→ **Instructions for the task**
Reproduce the data below verbatim, starting at the beginning of the data and ending with the line that contains "You are standing at the center", both included. Omit the pictures from your copy.
((
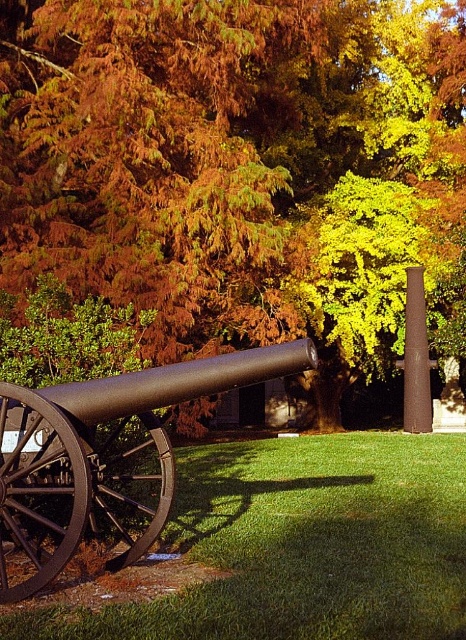
Based on the photo, you are a park ranger who needs to place a new bench between the green grass at lower center and the rusty metal pole at center right. The bench requires a minimum of 5 meters of space to be placed safely. Can you place the bench between these two objects?

The green grass at lower center is 6.05 meters away from the rusty metal pole at center right. Since the required minimum space is 5 meters, the bench can be placed between them as the distance is sufficient.

You are standing at the cannon and looking towards the direction it is pointing. There are two points marked in the image. Which point, point (x=120, y=502) or point (x=424, y=358), is closer to you?

Point (x=120, y=502) is closer to you because it is in front of point (x=424, y=358).

You are standing at the center of the image and want to locate the matte black cannon at lower left. Based on the coordinates provided, in which direction should you look to find it?

The matte black cannon at lower left is located at coordinates point (102, 460), so you should look to the lower left direction to find it.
))
→ **Worked solution**
Based on the photo, you are a park ranger who needs to place a new bench between the green grass at lower center and the rusty metal pole at center right. The bench requires a minimum of 5 meters of space to be placed safely. Can you place the bench between these two objects?

The green grass at lower center is 6.05 meters away from the rusty metal pole at center right. Since the required minimum space is 5 meters, the bench can be placed between them as the distance is sufficient.

You are standing at the cannon and looking towards the direction it is pointing. There are two points marked in the image. Which point, point (x=120, y=502) or point (x=424, y=358), is closer to you?

Point (x=120, y=502) is closer to you because it is in front of point (x=424, y=358).

You are standing at the center of the image and want to locate the matte black cannon at lower left. Based on the coordinates provided, in which direction should you look to find it?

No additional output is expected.